**RECORDS SUPPLIED:**

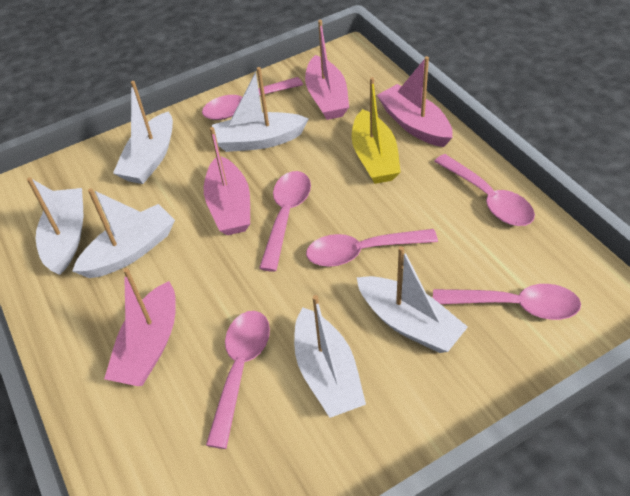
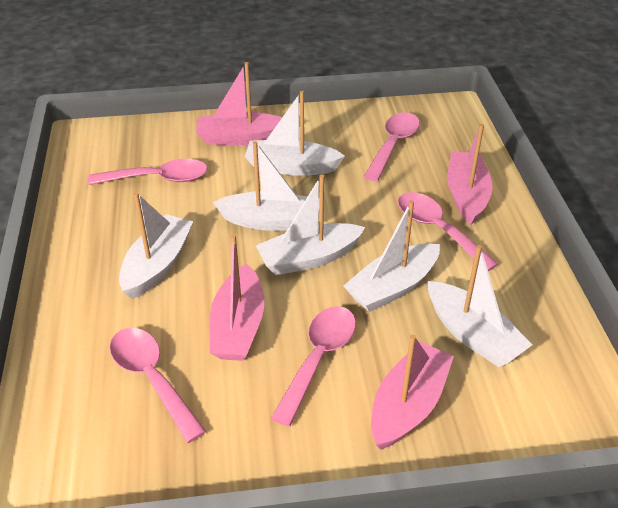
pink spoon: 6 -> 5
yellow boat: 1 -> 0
--
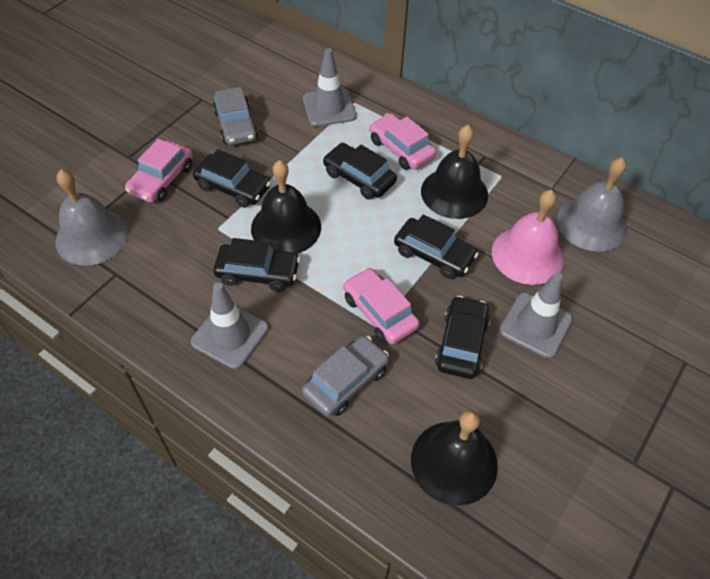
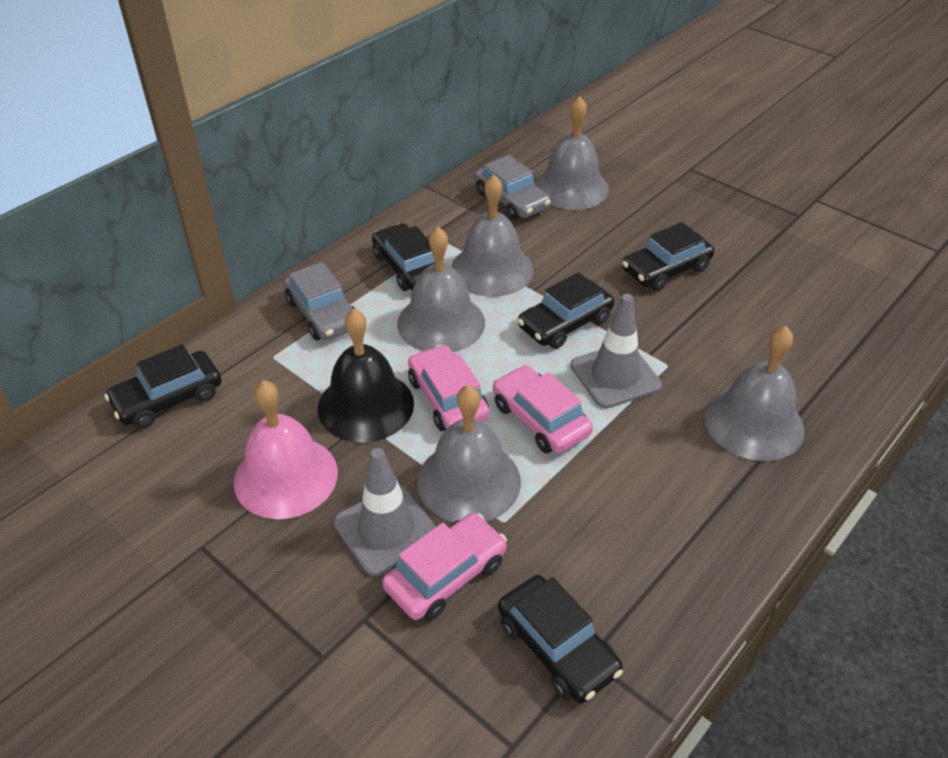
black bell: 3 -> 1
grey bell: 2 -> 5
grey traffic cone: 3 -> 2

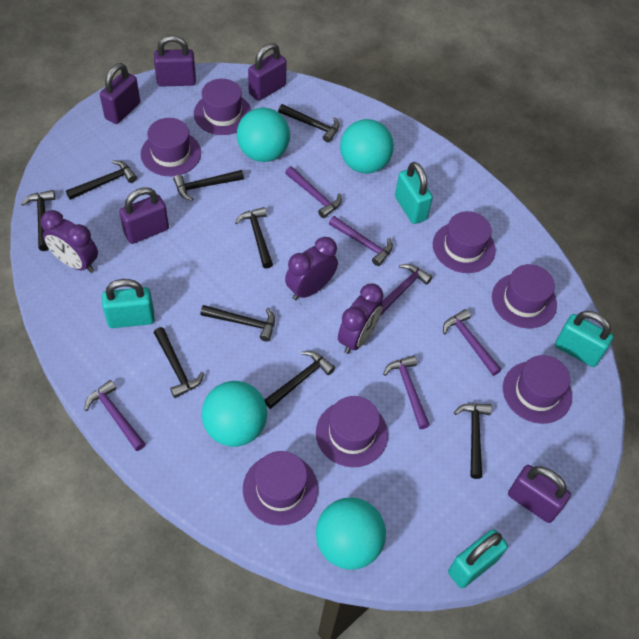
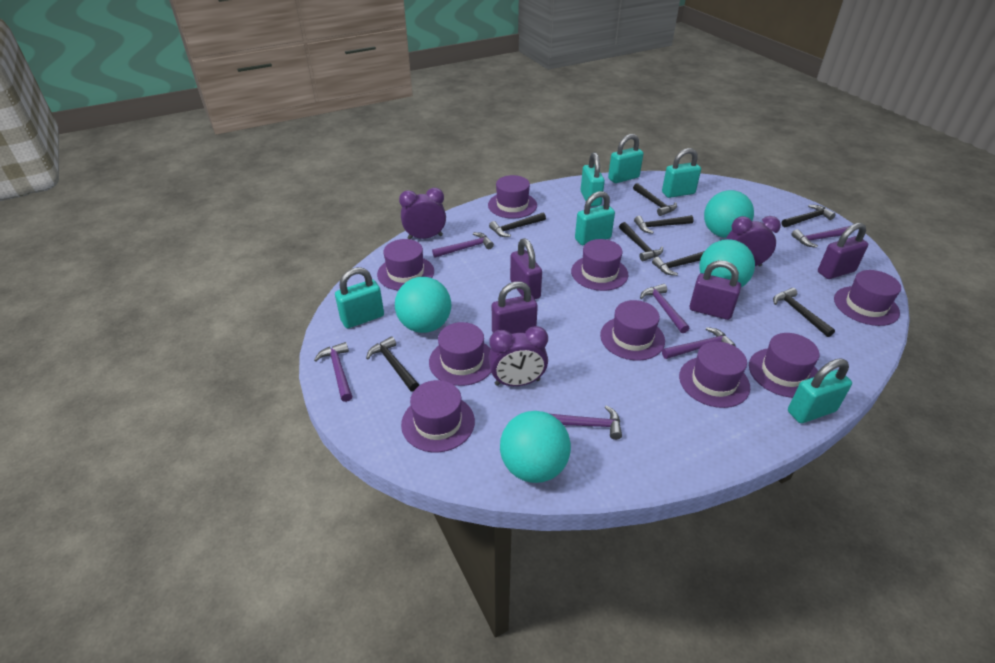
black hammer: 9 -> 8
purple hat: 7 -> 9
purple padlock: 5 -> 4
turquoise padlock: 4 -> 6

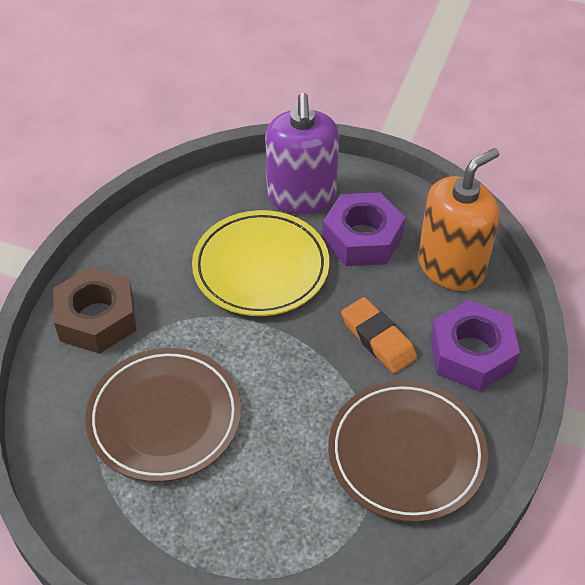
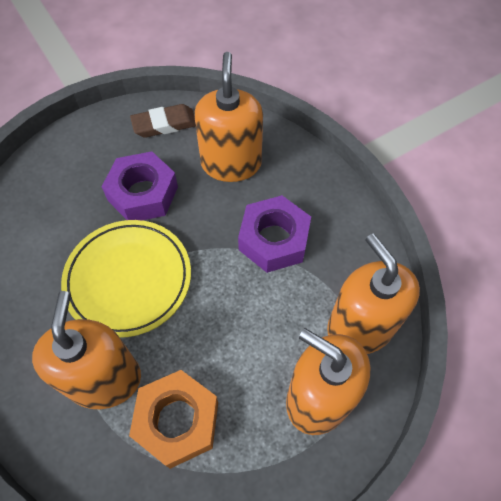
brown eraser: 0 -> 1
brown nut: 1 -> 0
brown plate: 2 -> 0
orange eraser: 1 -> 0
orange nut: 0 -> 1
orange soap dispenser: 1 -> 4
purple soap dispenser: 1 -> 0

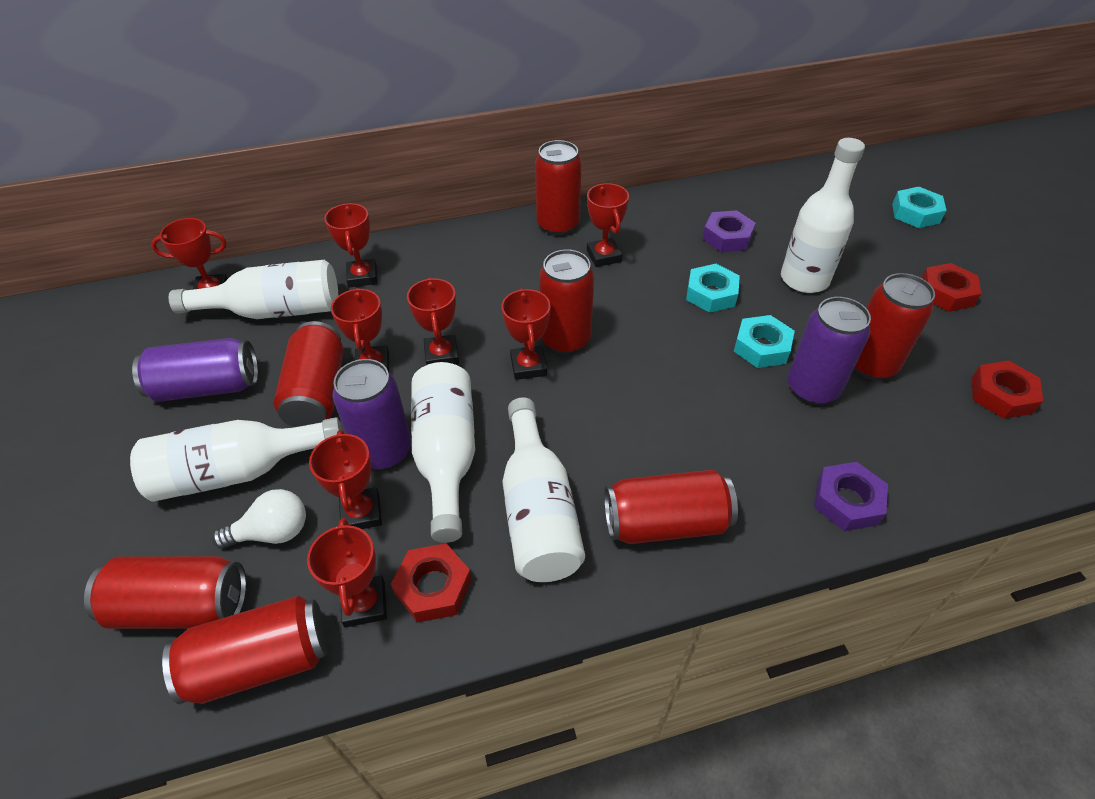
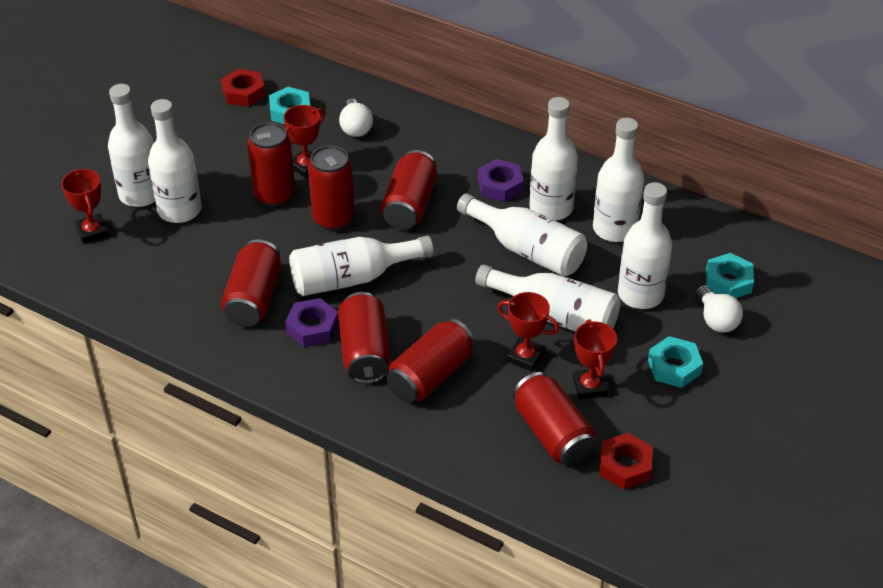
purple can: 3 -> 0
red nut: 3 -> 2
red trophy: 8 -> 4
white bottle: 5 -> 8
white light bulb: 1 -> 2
---
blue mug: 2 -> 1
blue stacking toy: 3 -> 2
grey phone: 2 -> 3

**EXERCISE DETAILS:** What is needed here is how many lines of the entries contain "soap"; give that number alone.

**ANSWER BELOW:** 2